(DATA RECORDS Opens)
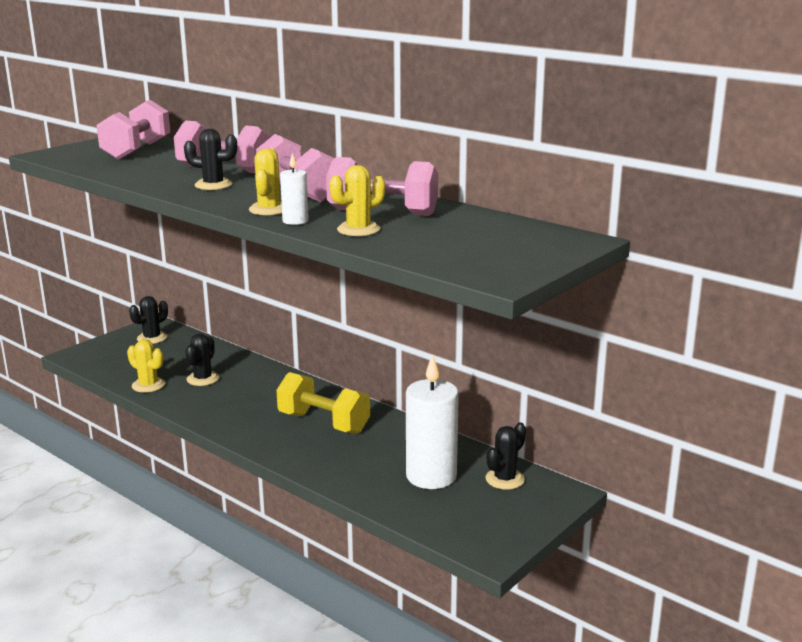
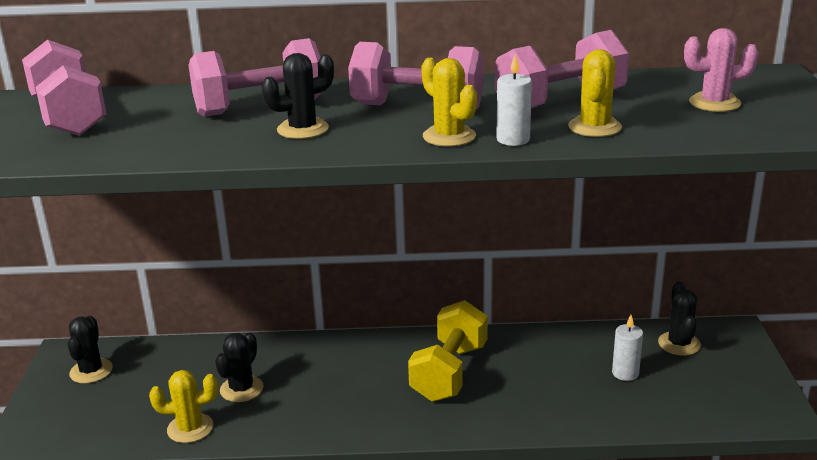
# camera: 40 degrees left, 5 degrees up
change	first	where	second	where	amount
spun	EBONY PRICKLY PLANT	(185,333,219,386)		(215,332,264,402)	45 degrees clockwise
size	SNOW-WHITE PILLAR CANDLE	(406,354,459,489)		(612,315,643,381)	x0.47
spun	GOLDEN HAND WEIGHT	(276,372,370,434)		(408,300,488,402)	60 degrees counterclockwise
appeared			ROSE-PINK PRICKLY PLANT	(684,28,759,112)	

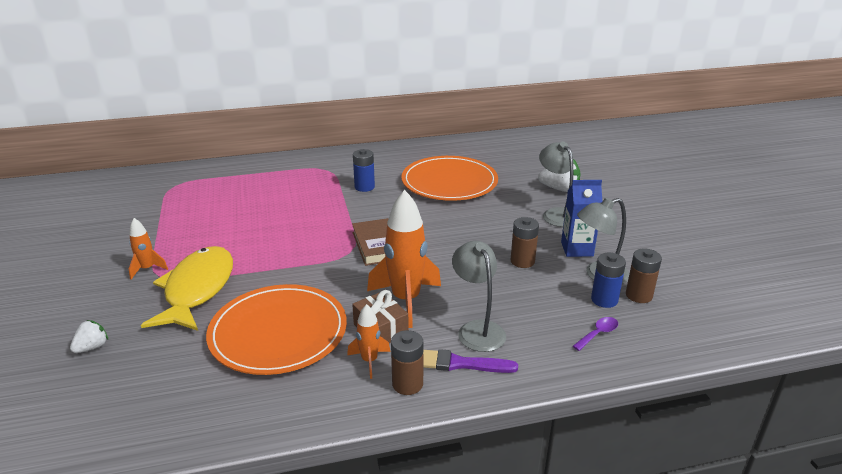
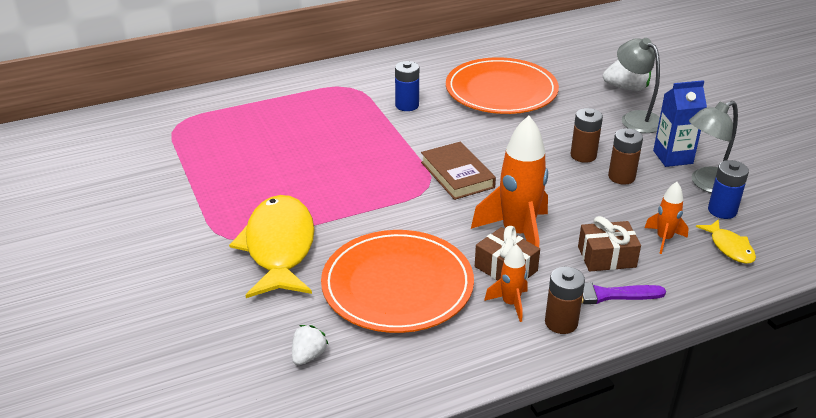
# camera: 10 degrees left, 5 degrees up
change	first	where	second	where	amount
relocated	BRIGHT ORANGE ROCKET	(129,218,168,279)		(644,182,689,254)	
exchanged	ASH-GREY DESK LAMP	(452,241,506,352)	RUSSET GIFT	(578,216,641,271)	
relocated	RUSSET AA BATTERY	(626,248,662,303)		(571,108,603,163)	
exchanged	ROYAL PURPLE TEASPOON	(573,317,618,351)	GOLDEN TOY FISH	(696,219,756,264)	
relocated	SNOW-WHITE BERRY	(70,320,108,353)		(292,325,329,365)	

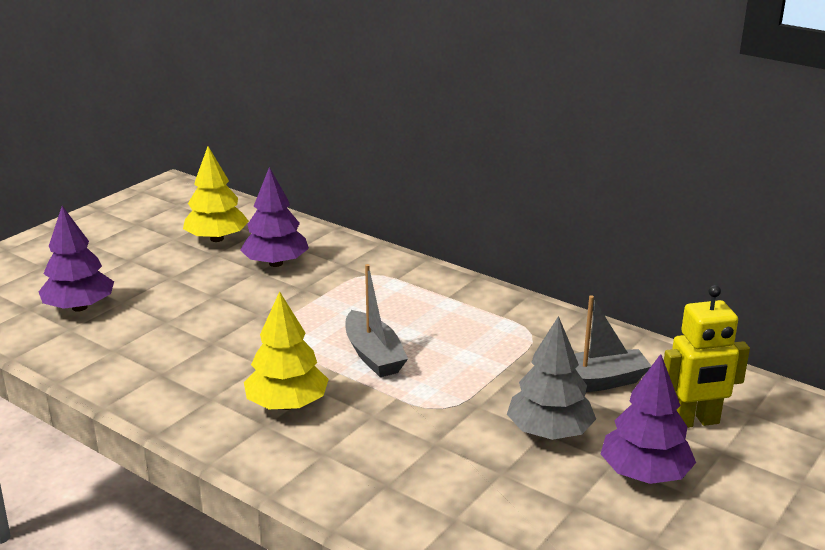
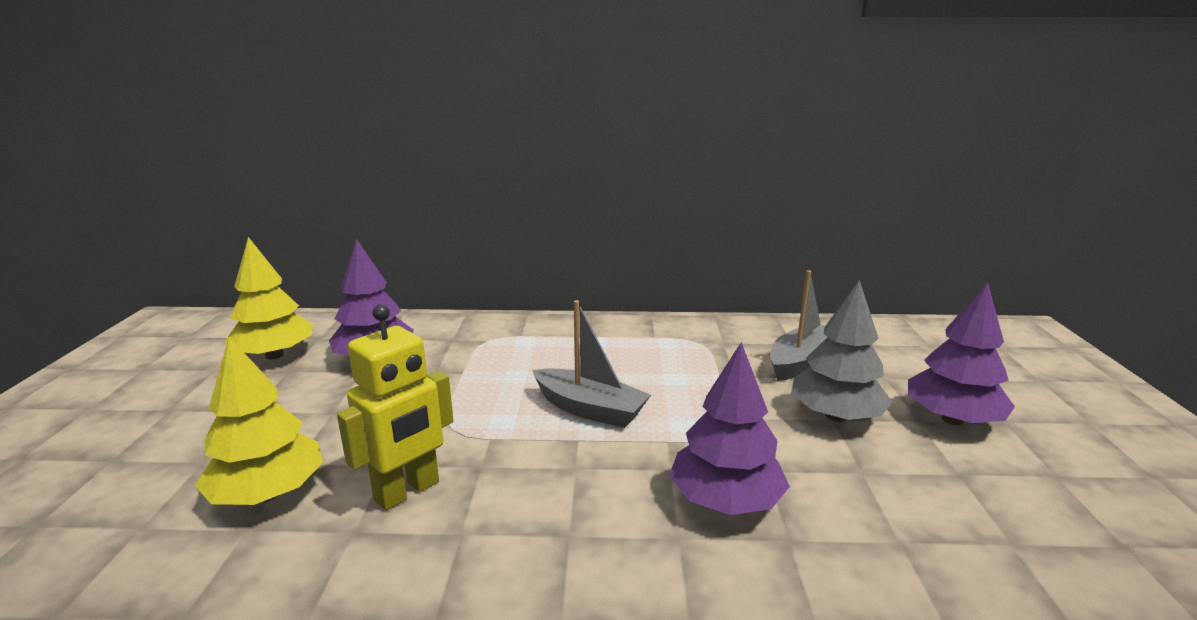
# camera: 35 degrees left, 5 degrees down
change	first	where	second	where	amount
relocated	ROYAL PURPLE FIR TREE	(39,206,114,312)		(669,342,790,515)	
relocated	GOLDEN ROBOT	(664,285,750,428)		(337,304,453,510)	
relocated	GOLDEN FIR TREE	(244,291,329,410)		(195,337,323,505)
(DATA RECORDS Closes)
(DATA RECORDS Opens)
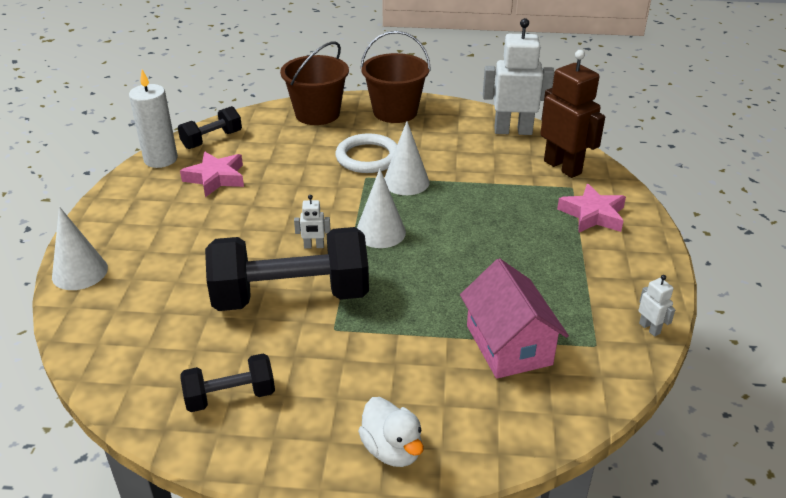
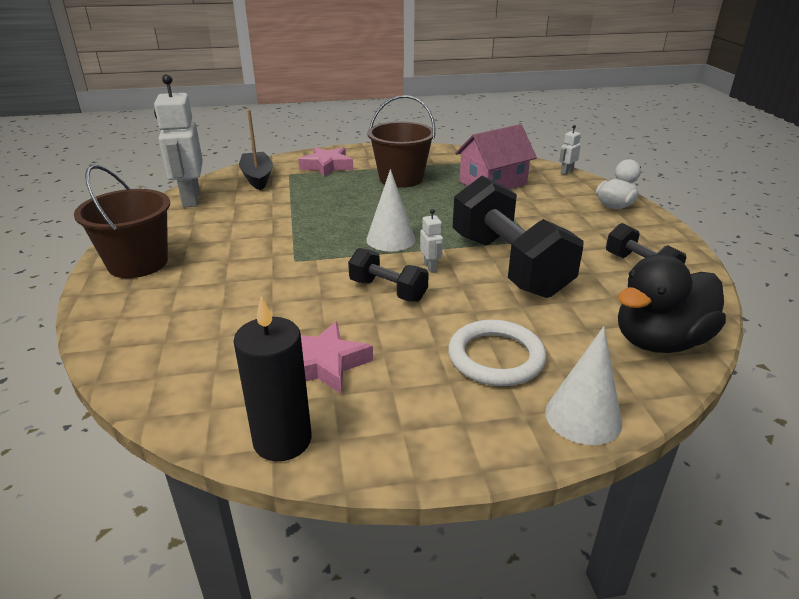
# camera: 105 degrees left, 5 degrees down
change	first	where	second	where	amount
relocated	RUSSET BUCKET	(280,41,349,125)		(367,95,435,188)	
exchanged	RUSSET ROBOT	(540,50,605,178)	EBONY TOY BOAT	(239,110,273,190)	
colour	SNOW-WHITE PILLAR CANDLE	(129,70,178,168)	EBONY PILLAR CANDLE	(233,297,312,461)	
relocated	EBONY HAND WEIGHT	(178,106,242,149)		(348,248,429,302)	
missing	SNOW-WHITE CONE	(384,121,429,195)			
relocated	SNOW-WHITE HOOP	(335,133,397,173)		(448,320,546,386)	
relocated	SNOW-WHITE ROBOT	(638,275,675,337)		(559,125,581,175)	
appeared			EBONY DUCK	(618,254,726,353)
(DATA RECORDS Closes)
* _INSTRUCTIONS FOR THE TASK_
From the data above, count the lines that contain "PILLAR" and write only that count.

* _TASK RESULT_
2